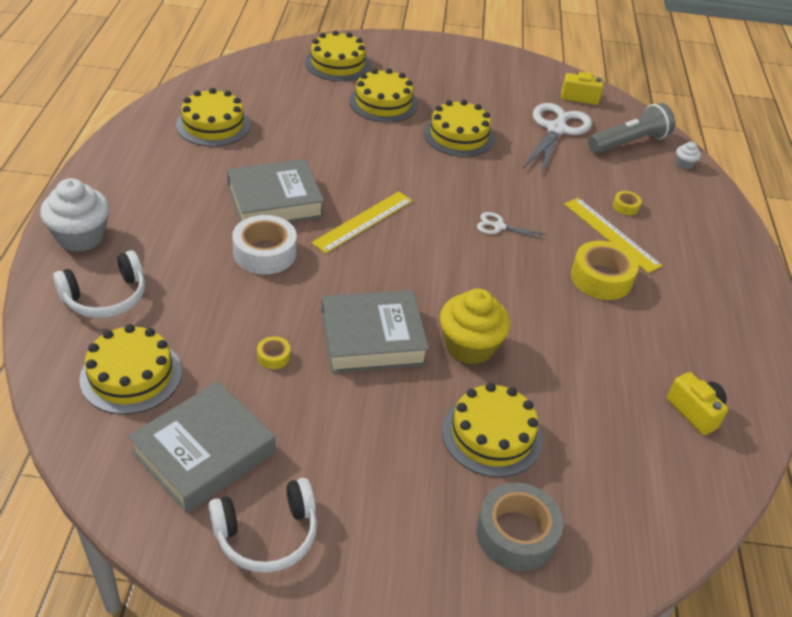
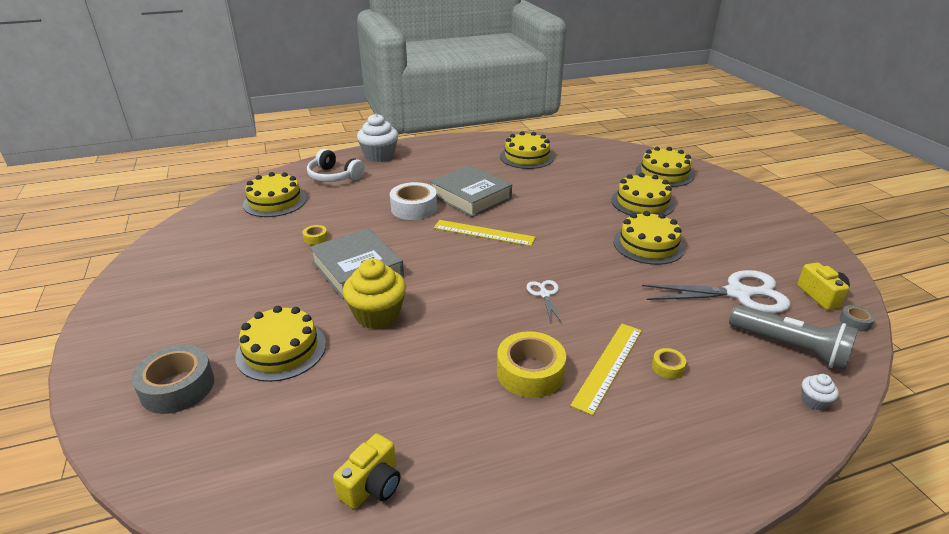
camera: 70 degrees right, 10 degrees down
grey book [128,381,276,513] -> none
white headphones [208,478,317,573] -> none
none -> grey tape [839,305,875,332]

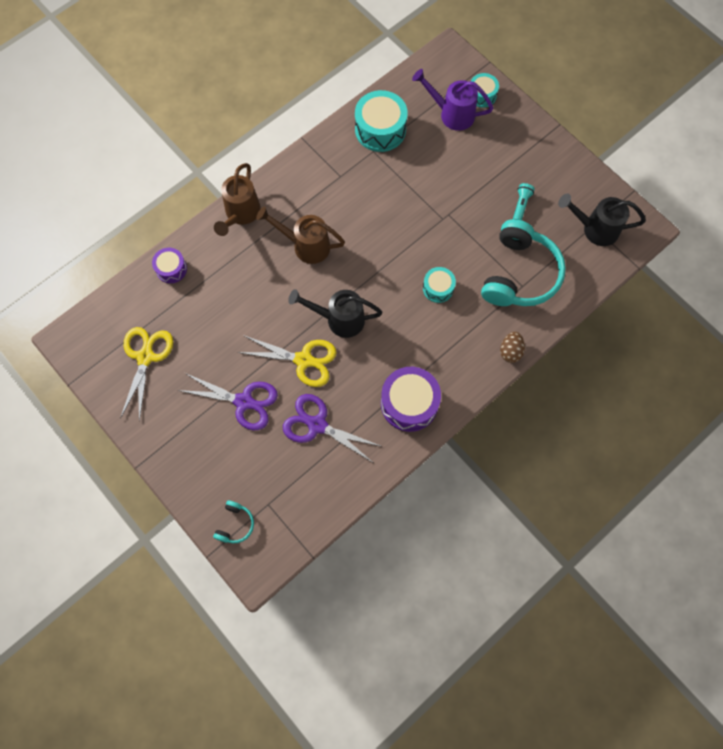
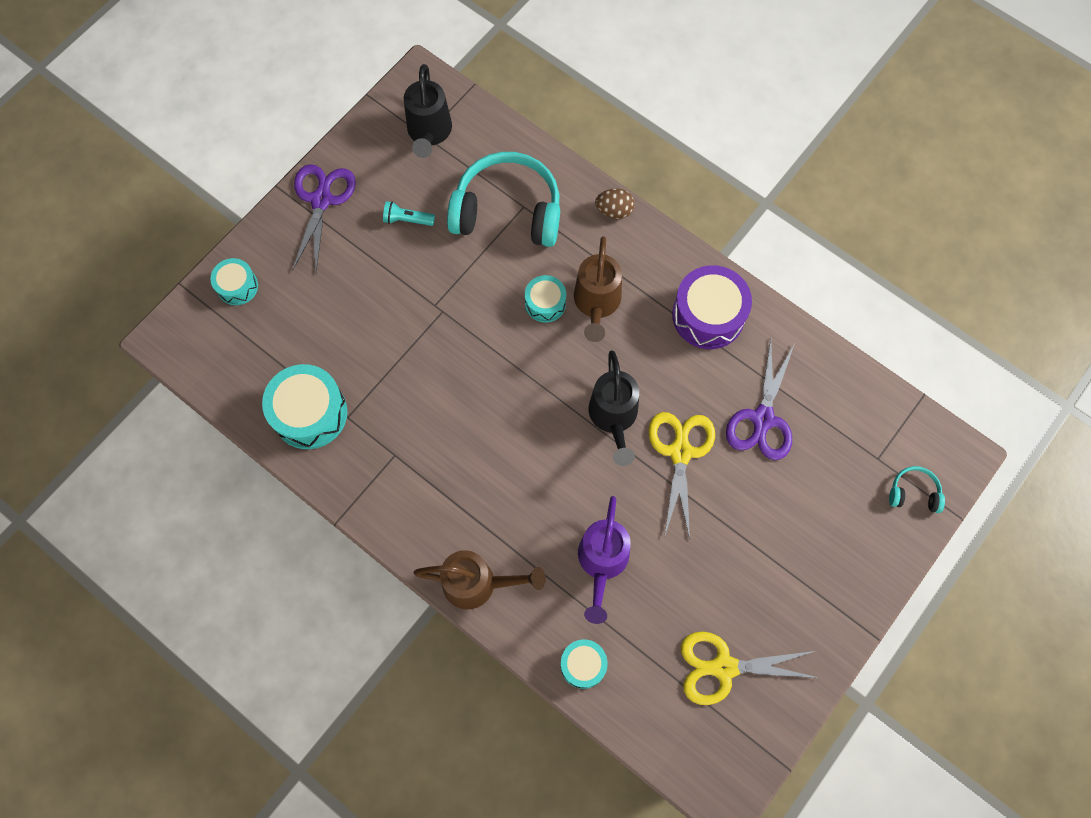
camera: 100 degrees left, 0 degrees up
purple drum [152,248,187,283] -> turquoise drum [560,639,608,689]
purple scissors [178,373,278,430] -> purple scissors moved to [292,164,356,271]
brown watering can [256,206,345,264] -> brown watering can moved to [574,236,622,342]
purple watering can [412,69,493,131] -> purple watering can moved to [578,496,631,624]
#####
• Description of the task: Exactly and only the lines from the line containing "camera: 100 degrees left, 0 degrees up" through the final line of the records above must be returned.

• Finished task:
camera: 100 degrees left, 0 degrees up
purple drum [152,248,187,283] -> turquoise drum [560,639,608,689]
purple scissors [178,373,278,430] -> purple scissors moved to [292,164,356,271]
brown watering can [256,206,345,264] -> brown watering can moved to [574,236,622,342]
purple watering can [412,69,493,131] -> purple watering can moved to [578,496,631,624]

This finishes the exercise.